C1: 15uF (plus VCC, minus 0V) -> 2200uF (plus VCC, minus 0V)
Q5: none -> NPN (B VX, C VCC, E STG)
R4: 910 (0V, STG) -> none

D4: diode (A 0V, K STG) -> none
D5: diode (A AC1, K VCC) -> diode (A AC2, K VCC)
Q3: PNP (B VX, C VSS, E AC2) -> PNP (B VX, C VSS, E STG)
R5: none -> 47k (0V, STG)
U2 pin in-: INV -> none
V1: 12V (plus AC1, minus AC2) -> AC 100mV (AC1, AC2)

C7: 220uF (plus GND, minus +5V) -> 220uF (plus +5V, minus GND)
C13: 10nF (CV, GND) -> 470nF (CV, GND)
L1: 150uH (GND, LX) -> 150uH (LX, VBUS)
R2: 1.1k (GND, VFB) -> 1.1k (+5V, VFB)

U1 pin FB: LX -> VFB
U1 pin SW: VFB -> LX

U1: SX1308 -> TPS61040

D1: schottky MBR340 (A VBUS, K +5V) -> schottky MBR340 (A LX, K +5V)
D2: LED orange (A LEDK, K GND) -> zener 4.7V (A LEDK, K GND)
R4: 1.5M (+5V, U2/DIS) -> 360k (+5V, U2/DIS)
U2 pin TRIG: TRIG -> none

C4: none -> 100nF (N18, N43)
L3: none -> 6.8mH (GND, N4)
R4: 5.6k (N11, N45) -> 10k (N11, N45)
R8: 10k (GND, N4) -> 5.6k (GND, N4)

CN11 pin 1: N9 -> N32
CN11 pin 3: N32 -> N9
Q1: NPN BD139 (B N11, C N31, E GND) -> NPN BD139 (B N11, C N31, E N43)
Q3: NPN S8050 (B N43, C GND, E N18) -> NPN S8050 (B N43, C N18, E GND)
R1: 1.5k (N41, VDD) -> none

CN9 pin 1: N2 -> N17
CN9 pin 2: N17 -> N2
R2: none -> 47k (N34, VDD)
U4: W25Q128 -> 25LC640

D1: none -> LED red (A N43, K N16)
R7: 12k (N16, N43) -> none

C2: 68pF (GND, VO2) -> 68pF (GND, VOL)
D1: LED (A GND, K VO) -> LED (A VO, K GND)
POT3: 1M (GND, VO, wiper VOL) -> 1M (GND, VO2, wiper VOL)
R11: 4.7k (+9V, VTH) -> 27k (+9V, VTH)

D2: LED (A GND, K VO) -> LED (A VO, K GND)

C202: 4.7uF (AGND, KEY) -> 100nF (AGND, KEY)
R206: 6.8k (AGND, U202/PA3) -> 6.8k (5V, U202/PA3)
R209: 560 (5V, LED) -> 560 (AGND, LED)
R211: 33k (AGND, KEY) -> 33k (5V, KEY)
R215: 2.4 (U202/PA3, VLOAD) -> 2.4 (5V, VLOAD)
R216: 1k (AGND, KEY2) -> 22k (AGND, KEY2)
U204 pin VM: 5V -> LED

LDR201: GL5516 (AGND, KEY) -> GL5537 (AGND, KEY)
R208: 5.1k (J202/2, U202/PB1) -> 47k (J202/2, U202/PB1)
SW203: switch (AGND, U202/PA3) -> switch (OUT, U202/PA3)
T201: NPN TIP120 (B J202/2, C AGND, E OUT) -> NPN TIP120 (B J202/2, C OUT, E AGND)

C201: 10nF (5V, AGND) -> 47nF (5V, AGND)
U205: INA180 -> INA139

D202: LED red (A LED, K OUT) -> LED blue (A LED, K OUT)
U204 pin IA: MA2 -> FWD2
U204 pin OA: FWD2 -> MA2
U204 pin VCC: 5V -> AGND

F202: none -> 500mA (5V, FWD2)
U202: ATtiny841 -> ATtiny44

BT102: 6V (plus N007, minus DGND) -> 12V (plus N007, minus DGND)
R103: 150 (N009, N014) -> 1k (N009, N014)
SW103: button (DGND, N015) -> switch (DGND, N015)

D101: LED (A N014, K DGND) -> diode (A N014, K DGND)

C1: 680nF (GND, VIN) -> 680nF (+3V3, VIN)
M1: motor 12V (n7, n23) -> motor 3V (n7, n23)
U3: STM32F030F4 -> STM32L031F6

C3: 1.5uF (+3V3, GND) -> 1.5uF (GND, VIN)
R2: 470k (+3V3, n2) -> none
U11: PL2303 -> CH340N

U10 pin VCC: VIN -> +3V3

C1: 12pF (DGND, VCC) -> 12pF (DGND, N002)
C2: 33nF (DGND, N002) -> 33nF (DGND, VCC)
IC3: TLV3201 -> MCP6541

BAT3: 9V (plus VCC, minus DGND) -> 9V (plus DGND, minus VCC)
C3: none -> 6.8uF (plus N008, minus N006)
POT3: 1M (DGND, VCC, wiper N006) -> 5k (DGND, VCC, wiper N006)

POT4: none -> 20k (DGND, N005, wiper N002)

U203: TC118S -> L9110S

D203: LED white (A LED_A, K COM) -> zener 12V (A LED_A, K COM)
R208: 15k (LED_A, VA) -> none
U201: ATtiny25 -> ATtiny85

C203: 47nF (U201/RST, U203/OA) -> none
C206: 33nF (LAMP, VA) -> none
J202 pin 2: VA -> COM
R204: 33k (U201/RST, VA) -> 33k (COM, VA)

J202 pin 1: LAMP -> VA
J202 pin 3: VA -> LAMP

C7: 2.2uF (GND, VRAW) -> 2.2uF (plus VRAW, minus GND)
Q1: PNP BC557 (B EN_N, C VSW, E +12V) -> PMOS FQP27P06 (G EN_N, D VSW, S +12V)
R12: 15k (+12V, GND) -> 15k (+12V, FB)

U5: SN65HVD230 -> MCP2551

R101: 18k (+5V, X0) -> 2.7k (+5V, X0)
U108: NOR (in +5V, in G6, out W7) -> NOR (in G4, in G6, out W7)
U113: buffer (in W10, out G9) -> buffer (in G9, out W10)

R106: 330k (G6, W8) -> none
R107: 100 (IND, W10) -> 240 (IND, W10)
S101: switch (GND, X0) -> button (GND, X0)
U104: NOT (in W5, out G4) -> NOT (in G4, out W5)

§ **Description of the task**
Output the whole listing exactly.

§ **Written response**
C1: 15uF (plus VCC, minus 0V) -> 2200uF (plus VCC, minus 0V)
Q5: none -> NPN (B VX, C VCC, E STG)
R4: 910 (0V, STG) -> none

D4: diode (A 0V, K STG) -> none
D5: diode (A AC1, K VCC) -> diode (A AC2, K VCC)
Q3: PNP (B VX, C VSS, E AC2) -> PNP (B VX, C VSS, E STG)
R5: none -> 47k (0V, STG)
U2 pin in-: INV -> none
V1: 12V (plus AC1, minus AC2) -> AC 100mV (AC1, AC2)

C7: 220uF (plus GND, minus +5V) -> 220uF (plus +5V, minus GND)
C13: 10nF (CV, GND) -> 470nF (CV, GND)
L1: 150uH (GND, LX) -> 150uH (LX, VBUS)
R2: 1.1k (GND, VFB) -> 1.1k (+5V, VFB)

U1 pin FB: LX -> VFB
U1 pin SW: VFB -> LX

U1: SX1308 -> TPS61040

D1: schottky MBR340 (A VBUS, K +5V) -> schottky MBR340 (A LX, K +5V)
D2: LED orange (A LEDK, K GND) -> zener 4.7V (A LEDK, K GND)
R4: 1.5M (+5V, U2/DIS) -> 360k (+5V, U2/DIS)
U2 pin TRIG: TRIG -> none

C4: none -> 100nF (N18, N43)
L3: none -> 6.8mH (GND, N4)
R4: 5.6k (N11, N45) -> 10k (N11, N45)
R8: 10k (GND, N4) -> 5.6k (GND, N4)

CN11 pin 1: N9 -> N32
CN11 pin 3: N32 -> N9
Q1: NPN BD139 (B N11, C N31, E GND) -> NPN BD139 (B N11, C N31, E N43)
Q3: NPN S8050 (B N43, C GND, E N18) -> NPN S8050 (B N43, C N18, E GND)
R1: 1.5k (N41, VDD) -> none

CN9 pin 1: N2 -> N17
CN9 pin 2: N17 -> N2
R2: none -> 47k (N34, VDD)
U4: W25Q128 -> 25LC640

D1: none -> LED red (A N43, K N16)
R7: 12k (N16, N43) -> none

C2: 68pF (GND, VO2) -> 68pF (GND, VOL)
D1: LED (A GND, K VO) -> LED (A VO, K GND)
POT3: 1M (GND, VO, wiper VOL) -> 1M (GND, VO2, wiper VOL)
R11: 4.7k (+9V, VTH) -> 27k (+9V, VTH)

D2: LED (A GND, K VO) -> LED (A VO, K GND)

C202: 4.7uF (AGND, KEY) -> 100nF (AGND, KEY)
R206: 6.8k (AGND, U202/PA3) -> 6.8k (5V, U202/PA3)
R209: 560 (5V, LED) -> 560 (AGND, LED)
R211: 33k (AGND, KEY) -> 33k (5V, KEY)
R215: 2.4 (U202/PA3, VLOAD) -> 2.4 (5V, VLOAD)
R216: 1k (AGND, KEY2) -> 22k (AGND, KEY2)
U204 pin VM: 5V -> LED

LDR201: GL5516 (AGND, KEY) -> GL5537 (AGND, KEY)
R208: 5.1k (J202/2, U202/PB1) -> 47k (J202/2, U202/PB1)
SW203: switch (AGND, U202/PA3) -> switch (OUT, U202/PA3)
T201: NPN TIP120 (B J202/2, C AGND, E OUT) -> NPN TIP120 (B J202/2, C OUT, E AGND)

C201: 10nF (5V, AGND) -> 47nF (5V, AGND)
U205: INA180 -> INA139

D202: LED red (A LED, K OUT) -> LED blue (A LED, K OUT)
U204 pin IA: MA2 -> FWD2
U204 pin OA: FWD2 -> MA2
U204 pin VCC: 5V -> AGND

F202: none -> 500mA (5V, FWD2)
U202: ATtiny841 -> ATtiny44

BT102: 6V (plus N007, minus DGND) -> 12V (plus N007, minus DGND)
R103: 150 (N009, N014) -> 1k (N009, N014)
SW103: button (DGND, N015) -> switch (DGND, N015)

D101: LED (A N014, K DGND) -> diode (A N014, K DGND)

C1: 680nF (GND, VIN) -> 680nF (+3V3, VIN)
M1: motor 12V (n7, n23) -> motor 3V (n7, n23)
U3: STM32F030F4 -> STM32L031F6

C3: 1.5uF (+3V3, GND) -> 1.5uF (GND, VIN)
R2: 470k (+3V3, n2) -> none
U11: PL2303 -> CH340N

U10 pin VCC: VIN -> +3V3

C1: 12pF (DGND, VCC) -> 12pF (DGND, N002)
C2: 33nF (DGND, N002) -> 33nF (DGND, VCC)
IC3: TLV3201 -> MCP6541

BAT3: 9V (plus VCC, minus DGND) -> 9V (plus DGND, minus VCC)
C3: none -> 6.8uF (plus N008, minus N006)
POT3: 1M (DGND, VCC, wiper N006) -> 5k (DGND, VCC, wiper N006)

POT4: none -> 20k (DGND, N005, wiper N002)

U203: TC118S -> L9110S

D203: LED white (A LED_A, K COM) -> zener 12V (A LED_A, K COM)
R208: 15k (LED_A, VA) -> none
U201: ATtiny25 -> ATtiny85

C203: 47nF (U201/RST, U203/OA) -> none
C206: 33nF (LAMP, VA) -> none
J202 pin 2: VA -> COM
R204: 33k (U201/RST, VA) -> 33k (COM, VA)

J202 pin 1: LAMP -> VA
J202 pin 3: VA -> LAMP

C7: 2.2uF (GND, VRAW) -> 2.2uF (plus VRAW, minus GND)
Q1: PNP BC557 (B EN_N, C VSW, E +12V) -> PMOS FQP27P06 (G EN_N, D VSW, S +12V)
R12: 15k (+12V, GND) -> 15k (+12V, FB)

U5: SN65HVD230 -> MCP2551

R101: 18k (+5V, X0) -> 2.7k (+5V, X0)
U108: NOR (in +5V, in G6, out W7) -> NOR (in G4, in G6, out W7)
U113: buffer (in W10, out G9) -> buffer (in G9, out W10)

R106: 330k (G6, W8) -> none
R107: 100 (IND, W10) -> 240 (IND, W10)
S101: switch (GND, X0) -> button (GND, X0)
U104: NOT (in W5, out G4) -> NOT (in G4, out W5)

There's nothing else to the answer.